- Opening Delimiter -

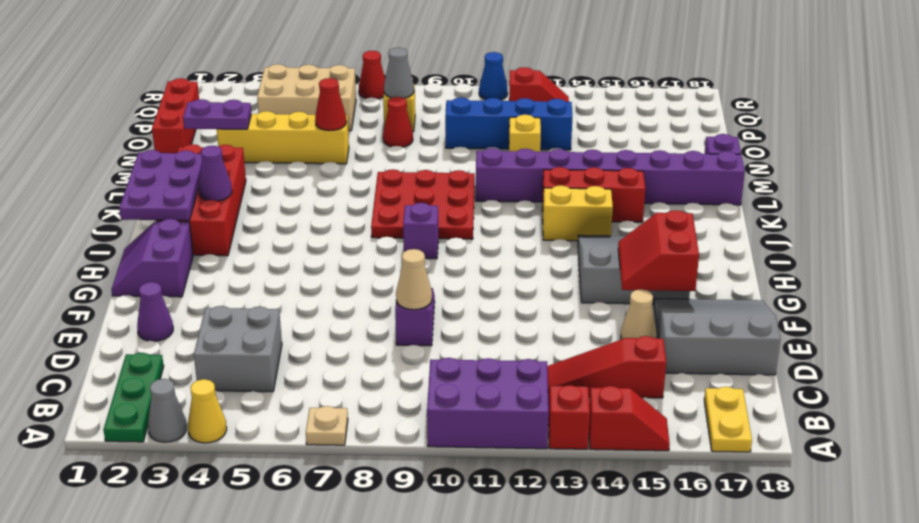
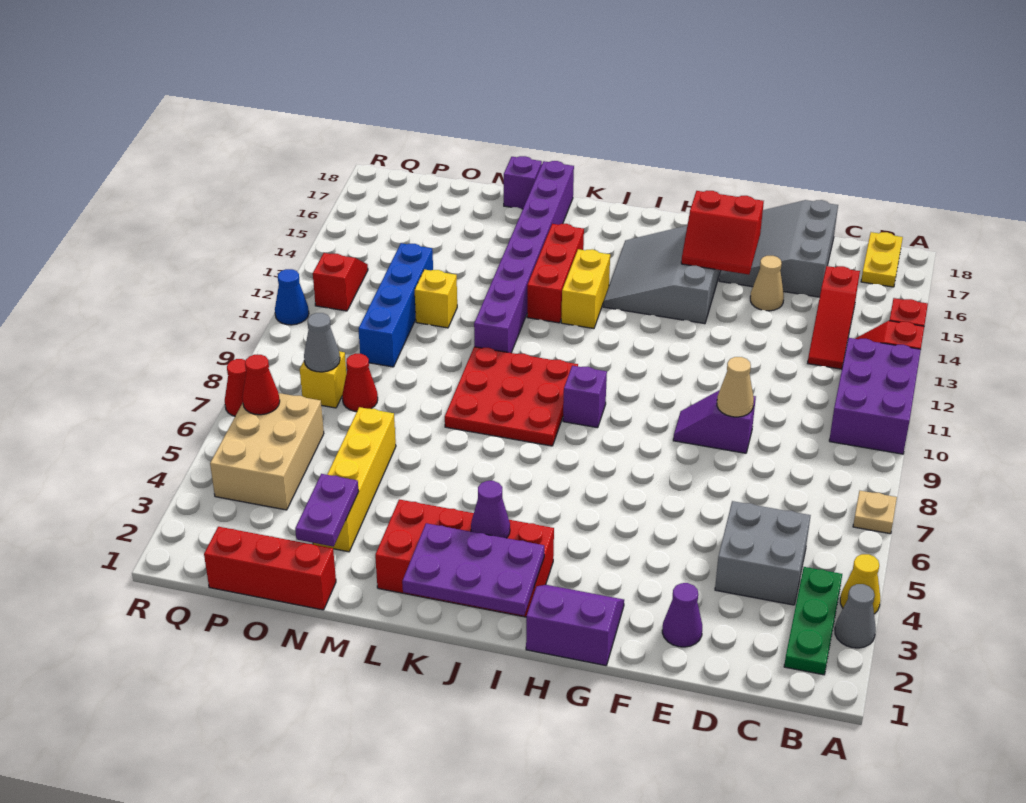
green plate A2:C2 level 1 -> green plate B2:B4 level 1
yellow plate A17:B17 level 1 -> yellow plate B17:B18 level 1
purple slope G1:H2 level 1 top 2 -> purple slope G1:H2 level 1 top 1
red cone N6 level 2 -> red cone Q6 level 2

- Closing Delimiter -
- Opening Delimiter -

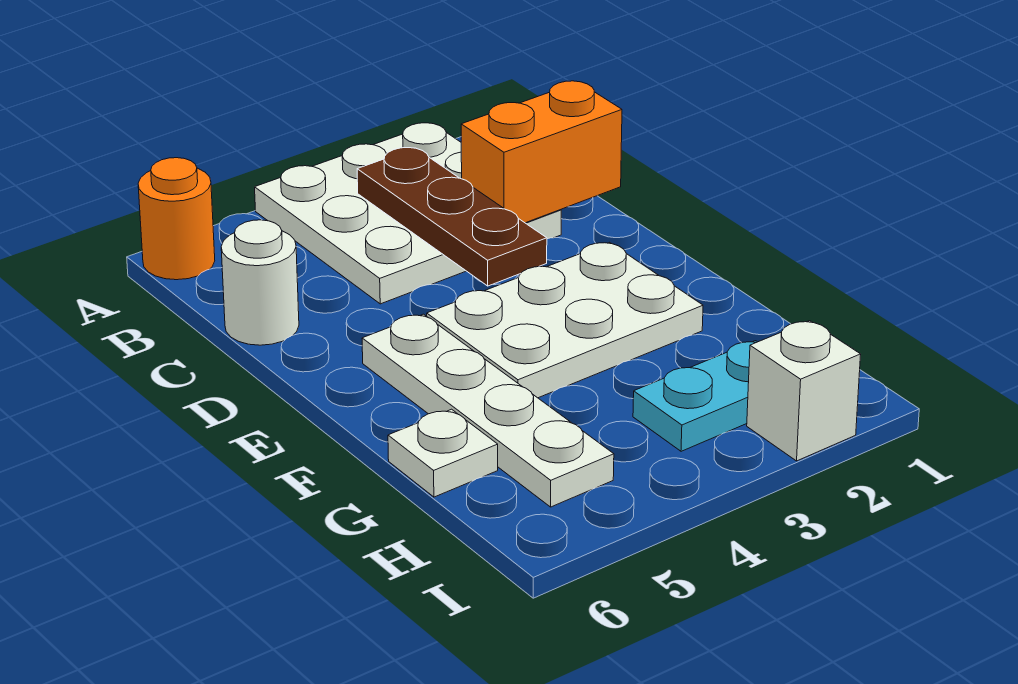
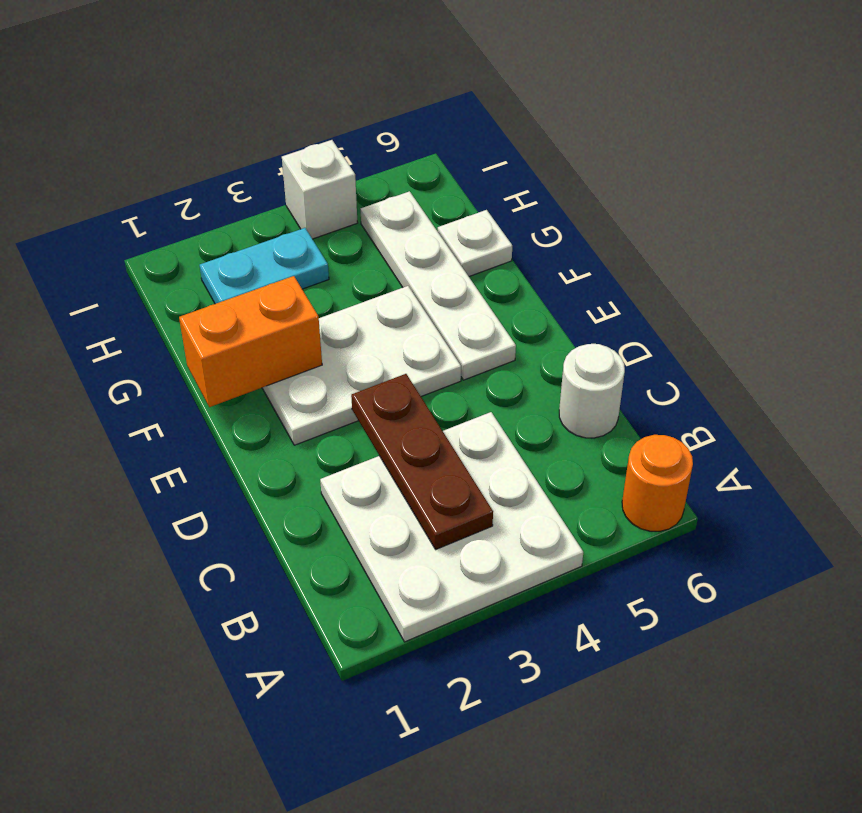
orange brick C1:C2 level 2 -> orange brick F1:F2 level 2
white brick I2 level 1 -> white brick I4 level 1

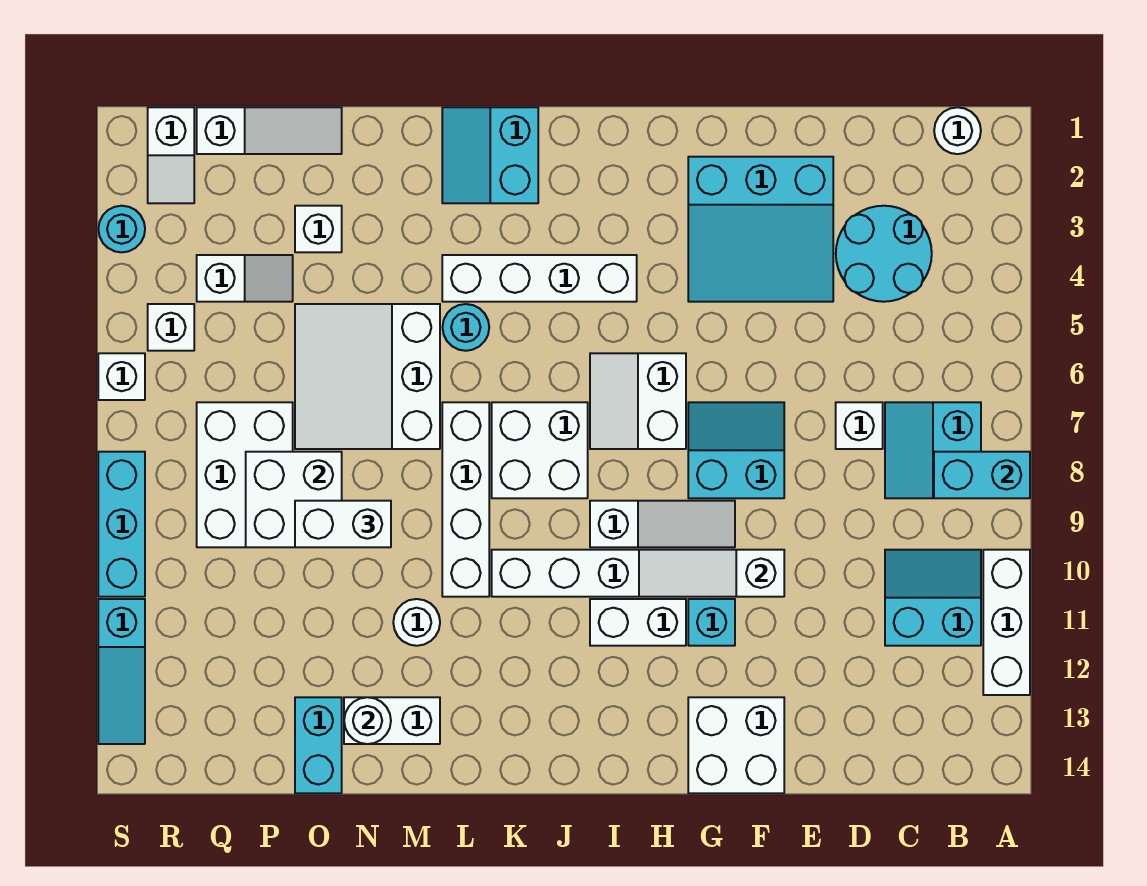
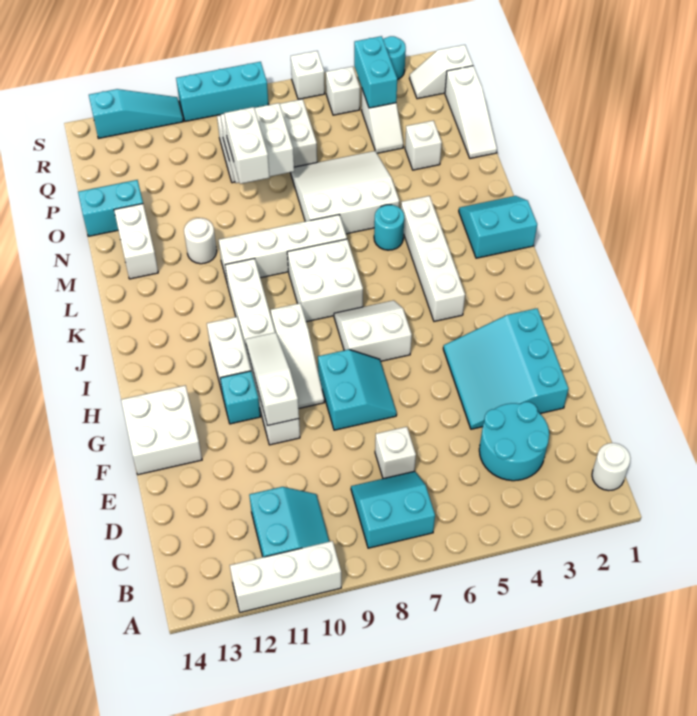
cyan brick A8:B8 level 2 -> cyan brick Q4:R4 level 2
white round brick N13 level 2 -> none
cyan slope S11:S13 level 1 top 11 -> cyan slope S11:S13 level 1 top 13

- Closing Delimiter -

§ **THE PROBLEM**
In the listing above, find the line with "purple slope G1:H2 level 1 top 2" and the line with "red cone N6 level 2 -> red cone Q6 level 2", then print exactly those lines and every line between them.

§ **WRITTEN SOLUTION**
purple slope G1:H2 level 1 top 2 -> purple slope G1:H2 level 1 top 1
red cone N6 level 2 -> red cone Q6 level 2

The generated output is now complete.